MATERIAL SHOWN section start
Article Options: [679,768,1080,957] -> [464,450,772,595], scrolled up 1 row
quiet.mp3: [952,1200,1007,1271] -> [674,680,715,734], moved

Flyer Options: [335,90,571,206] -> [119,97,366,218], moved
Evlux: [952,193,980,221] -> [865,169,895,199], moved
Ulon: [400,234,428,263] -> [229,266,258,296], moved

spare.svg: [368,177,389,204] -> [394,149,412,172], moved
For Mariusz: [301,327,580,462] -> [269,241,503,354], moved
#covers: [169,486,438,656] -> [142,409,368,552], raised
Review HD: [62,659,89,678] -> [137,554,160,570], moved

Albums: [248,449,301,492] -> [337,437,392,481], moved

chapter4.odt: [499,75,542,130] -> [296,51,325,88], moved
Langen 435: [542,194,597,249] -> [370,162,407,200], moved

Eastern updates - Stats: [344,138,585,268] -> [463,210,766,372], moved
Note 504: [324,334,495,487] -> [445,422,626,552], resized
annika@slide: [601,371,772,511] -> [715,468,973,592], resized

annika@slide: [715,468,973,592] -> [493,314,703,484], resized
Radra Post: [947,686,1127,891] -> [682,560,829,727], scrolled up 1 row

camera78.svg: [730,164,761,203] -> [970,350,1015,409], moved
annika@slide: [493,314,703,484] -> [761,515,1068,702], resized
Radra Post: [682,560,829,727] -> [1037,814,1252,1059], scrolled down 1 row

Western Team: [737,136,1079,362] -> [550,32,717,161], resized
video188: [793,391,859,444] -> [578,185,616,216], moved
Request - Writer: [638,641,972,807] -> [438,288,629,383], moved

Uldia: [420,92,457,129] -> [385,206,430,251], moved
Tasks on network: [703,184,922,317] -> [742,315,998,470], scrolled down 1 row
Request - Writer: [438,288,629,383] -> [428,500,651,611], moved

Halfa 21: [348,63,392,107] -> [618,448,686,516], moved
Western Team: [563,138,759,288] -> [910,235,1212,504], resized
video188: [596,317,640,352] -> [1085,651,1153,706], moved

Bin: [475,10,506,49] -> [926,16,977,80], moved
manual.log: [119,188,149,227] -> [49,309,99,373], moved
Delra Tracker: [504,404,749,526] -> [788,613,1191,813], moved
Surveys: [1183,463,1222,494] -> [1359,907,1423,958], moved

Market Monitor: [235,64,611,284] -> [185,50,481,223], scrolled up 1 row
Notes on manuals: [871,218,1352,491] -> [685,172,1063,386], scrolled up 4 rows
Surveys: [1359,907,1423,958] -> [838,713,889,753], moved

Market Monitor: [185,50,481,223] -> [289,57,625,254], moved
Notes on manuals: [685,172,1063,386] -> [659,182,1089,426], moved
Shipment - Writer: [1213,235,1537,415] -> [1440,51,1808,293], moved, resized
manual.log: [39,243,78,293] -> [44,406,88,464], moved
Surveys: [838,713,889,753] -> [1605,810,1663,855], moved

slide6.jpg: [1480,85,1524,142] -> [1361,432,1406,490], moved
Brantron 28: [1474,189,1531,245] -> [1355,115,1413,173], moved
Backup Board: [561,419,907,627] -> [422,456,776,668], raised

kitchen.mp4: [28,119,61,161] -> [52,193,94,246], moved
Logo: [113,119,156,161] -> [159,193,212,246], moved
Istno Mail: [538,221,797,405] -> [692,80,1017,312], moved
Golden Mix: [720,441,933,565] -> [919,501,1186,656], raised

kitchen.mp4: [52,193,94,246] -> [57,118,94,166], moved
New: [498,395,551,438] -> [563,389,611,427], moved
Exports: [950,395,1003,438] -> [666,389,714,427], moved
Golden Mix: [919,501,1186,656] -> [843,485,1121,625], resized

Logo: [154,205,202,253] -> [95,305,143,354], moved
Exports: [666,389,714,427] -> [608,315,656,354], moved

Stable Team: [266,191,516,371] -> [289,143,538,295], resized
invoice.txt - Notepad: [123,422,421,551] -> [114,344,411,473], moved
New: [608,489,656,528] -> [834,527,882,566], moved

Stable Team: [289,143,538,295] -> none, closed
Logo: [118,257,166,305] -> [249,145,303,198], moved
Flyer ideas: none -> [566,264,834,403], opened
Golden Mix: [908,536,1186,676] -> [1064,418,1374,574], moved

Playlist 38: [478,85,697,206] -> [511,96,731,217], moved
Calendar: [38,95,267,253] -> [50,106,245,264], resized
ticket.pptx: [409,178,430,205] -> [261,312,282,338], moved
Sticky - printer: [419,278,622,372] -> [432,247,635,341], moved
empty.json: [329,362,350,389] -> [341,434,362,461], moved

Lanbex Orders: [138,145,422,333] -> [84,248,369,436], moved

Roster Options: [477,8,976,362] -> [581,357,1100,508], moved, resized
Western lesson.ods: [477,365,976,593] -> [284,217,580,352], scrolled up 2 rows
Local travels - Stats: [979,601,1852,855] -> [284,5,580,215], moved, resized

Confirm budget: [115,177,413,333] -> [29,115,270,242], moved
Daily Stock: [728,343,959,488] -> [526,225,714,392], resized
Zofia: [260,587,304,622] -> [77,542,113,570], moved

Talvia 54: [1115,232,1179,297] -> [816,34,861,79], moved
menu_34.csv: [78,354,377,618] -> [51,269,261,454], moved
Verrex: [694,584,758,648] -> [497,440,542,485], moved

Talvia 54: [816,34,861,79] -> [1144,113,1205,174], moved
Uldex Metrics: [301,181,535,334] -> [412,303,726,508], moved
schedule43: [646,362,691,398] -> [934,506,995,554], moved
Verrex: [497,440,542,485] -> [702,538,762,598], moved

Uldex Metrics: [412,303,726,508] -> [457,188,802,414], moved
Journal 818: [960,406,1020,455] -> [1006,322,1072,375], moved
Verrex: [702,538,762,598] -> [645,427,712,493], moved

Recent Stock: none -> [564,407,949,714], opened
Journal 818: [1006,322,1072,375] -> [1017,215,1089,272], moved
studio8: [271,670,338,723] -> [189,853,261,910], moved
MATERIAL SHOWN section end
TASK REQUIREMENTS: Restate word for word the entries above, starting at the line with "Playlist 38: [478,85,697,206]" and ending at the line with "Verrex: [702,538,762,598] ->", inclusive, and no others.

OUTPUT OF THE TASK:
Playlist 38: [478,85,697,206] -> [511,96,731,217], moved
Calendar: [38,95,267,253] -> [50,106,245,264], resized
ticket.pptx: [409,178,430,205] -> [261,312,282,338], moved
Sticky - printer: [419,278,622,372] -> [432,247,635,341], moved
empty.json: [329,362,350,389] -> [341,434,362,461], moved

Lanbex Orders: [138,145,422,333] -> [84,248,369,436], moved

Roster Options: [477,8,976,362] -> [581,357,1100,508], moved, resized
Western lesson.ods: [477,365,976,593] -> [284,217,580,352], scrolled up 2 rows
Local travels - Stats: [979,601,1852,855] -> [284,5,580,215], moved, resized

Confirm budget: [115,177,413,333] -> [29,115,270,242], moved
Daily Stock: [728,343,959,488] -> [526,225,714,392], resized
Zofia: [260,587,304,622] -> [77,542,113,570], moved

Talvia 54: [1115,232,1179,297] -> [816,34,861,79], moved
menu_34.csv: [78,354,377,618] -> [51,269,261,454], moved
Verrex: [694,584,758,648] -> [497,440,542,485], moved

Talvia 54: [816,34,861,79] -> [1144,113,1205,174], moved
Uldex Metrics: [301,181,535,334] -> [412,303,726,508], moved
schedule43: [646,362,691,398] -> [934,506,995,554], moved
Verrex: [497,440,542,485] -> [702,538,762,598], moved

Uldex Metrics: [412,303,726,508] -> [457,188,802,414], moved
Journal 818: [960,406,1020,455] -> [1006,322,1072,375], moved
Verrex: [702,538,762,598] -> [645,427,712,493], moved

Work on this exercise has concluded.